ASSIGNED TASK | Transcribe the entries that come next exactly, but not the pictures they contain.

INFORMATION PROVIDED |
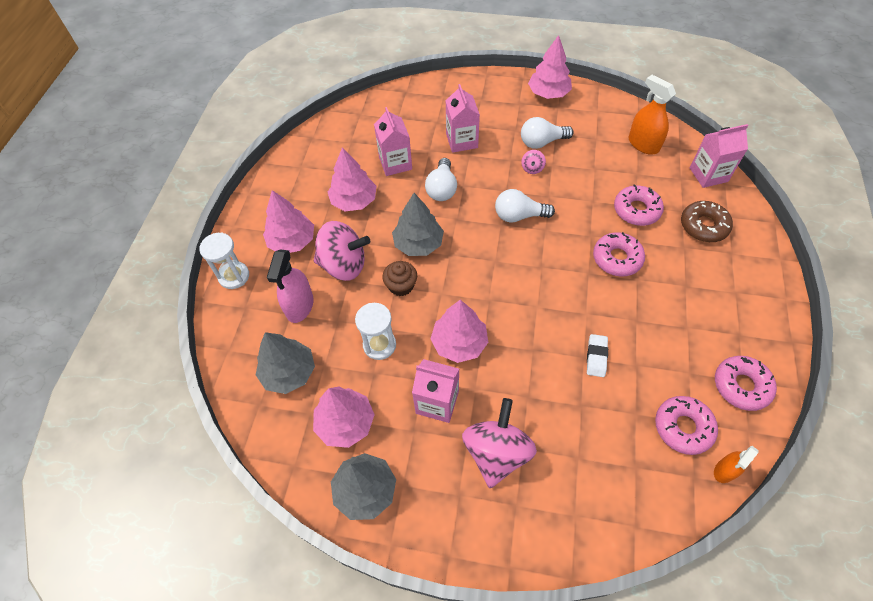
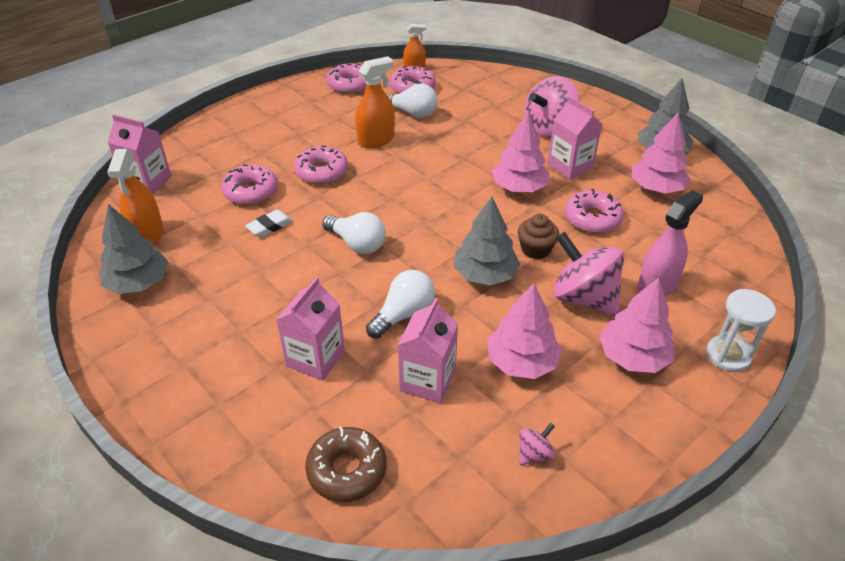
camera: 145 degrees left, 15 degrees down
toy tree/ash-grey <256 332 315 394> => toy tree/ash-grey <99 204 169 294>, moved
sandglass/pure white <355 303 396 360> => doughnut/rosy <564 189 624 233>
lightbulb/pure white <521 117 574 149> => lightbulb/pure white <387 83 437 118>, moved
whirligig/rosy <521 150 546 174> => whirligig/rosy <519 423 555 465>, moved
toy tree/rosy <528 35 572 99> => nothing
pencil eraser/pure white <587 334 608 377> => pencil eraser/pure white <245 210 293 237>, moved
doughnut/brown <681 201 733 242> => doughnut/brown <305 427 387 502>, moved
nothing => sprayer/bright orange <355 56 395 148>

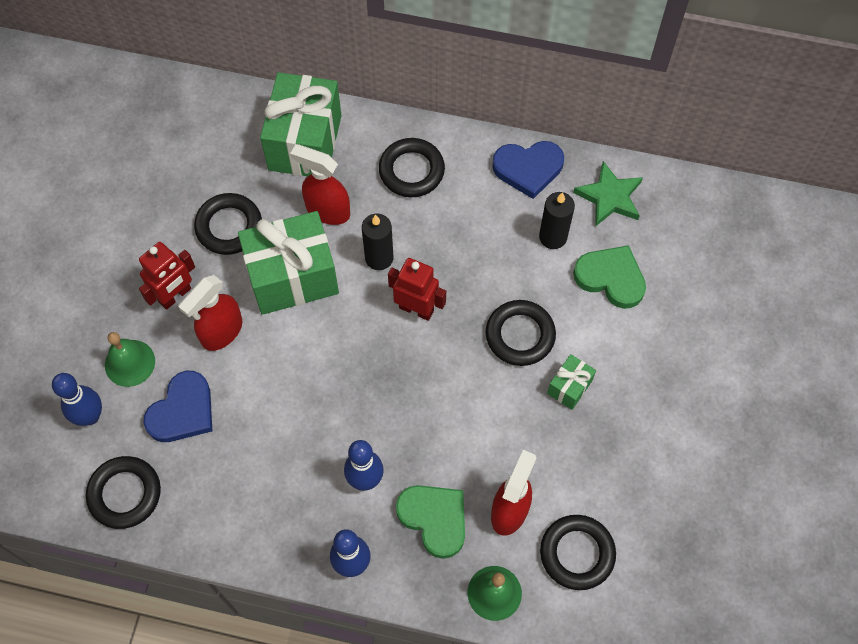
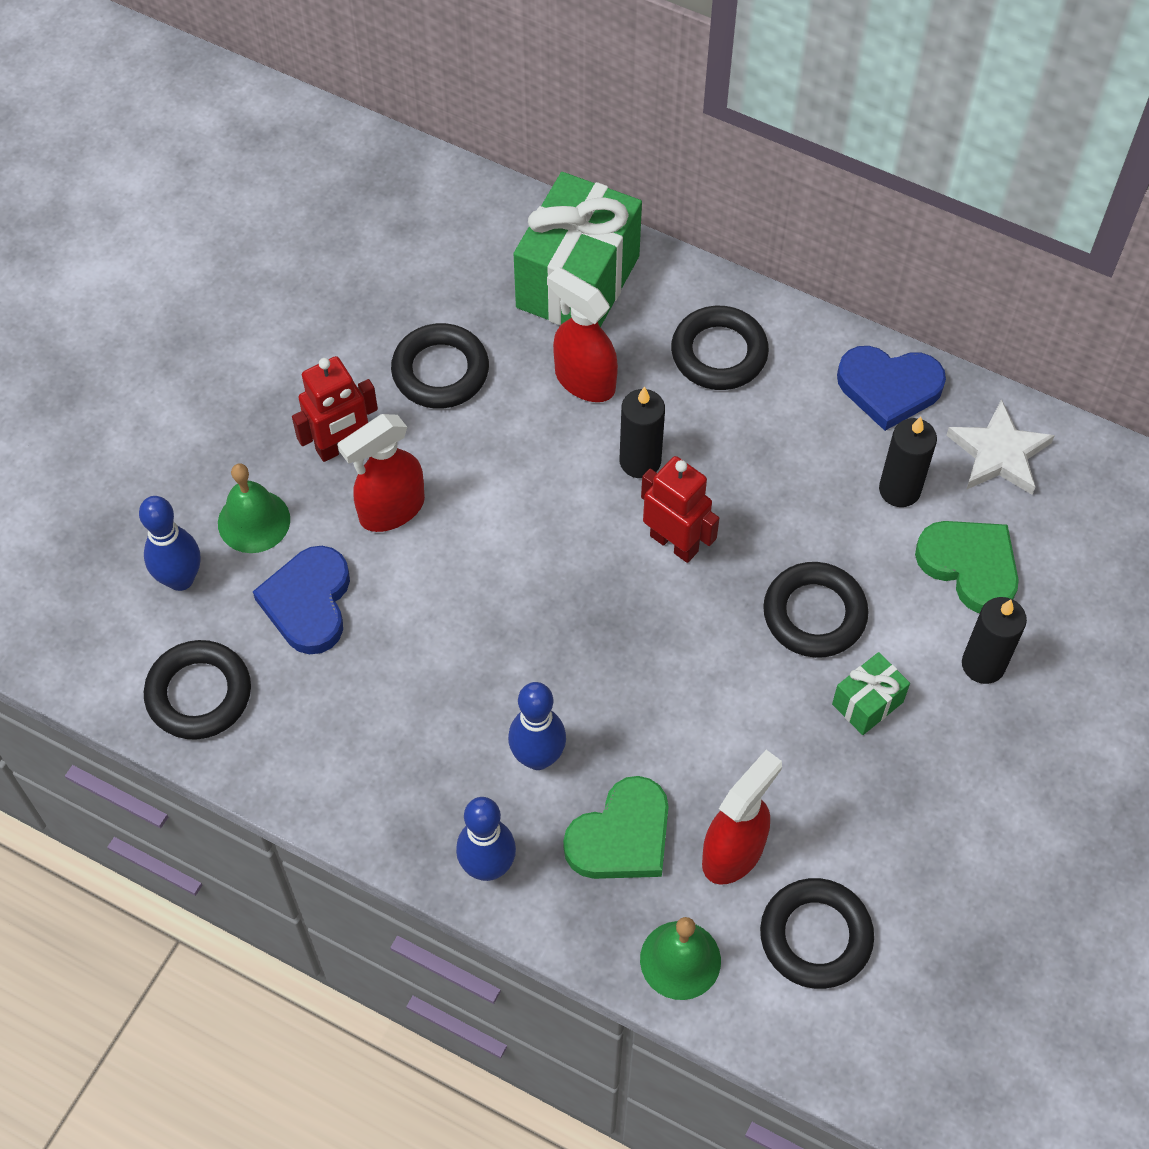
camera: 15 degrees right, 5 degrees down
heart shape/cobalt <143 371 212 442> => heart shape/cobalt <253 546 350 654>, 135 degrees clockwise
gift/green <238 211 339 315> => nothing
heart shape/green <396 485 465 559> => heart shape/green <563 776 669 879>, 75 degrees clockwise
star/green <573 161 643 227> => star/pure white <947 399 1055 495>
nothing => wax candle/jet-black <962 597 1027 684>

WRITTEN ANSWER |
camera: 145 degrees left, 15 degrees down
toy tree/ash-grey <256 332 315 394> => toy tree/ash-grey <99 204 169 294>, moved
sandglass/pure white <355 303 396 360> => doughnut/rosy <564 189 624 233>
lightbulb/pure white <521 117 574 149> => lightbulb/pure white <387 83 437 118>, moved
whirligig/rosy <521 150 546 174> => whirligig/rosy <519 423 555 465>, moved
toy tree/rosy <528 35 572 99> => nothing
pencil eraser/pure white <587 334 608 377> => pencil eraser/pure white <245 210 293 237>, moved
doughnut/brown <681 201 733 242> => doughnut/brown <305 427 387 502>, moved
nothing => sprayer/bright orange <355 56 395 148>

camera: 15 degrees right, 5 degrees down
heart shape/cobalt <143 371 212 442> => heart shape/cobalt <253 546 350 654>, 135 degrees clockwise
gift/green <238 211 339 315> => nothing
heart shape/green <396 485 465 559> => heart shape/green <563 776 669 879>, 75 degrees clockwise
star/green <573 161 643 227> => star/pure white <947 399 1055 495>
nothing => wax candle/jet-black <962 597 1027 684>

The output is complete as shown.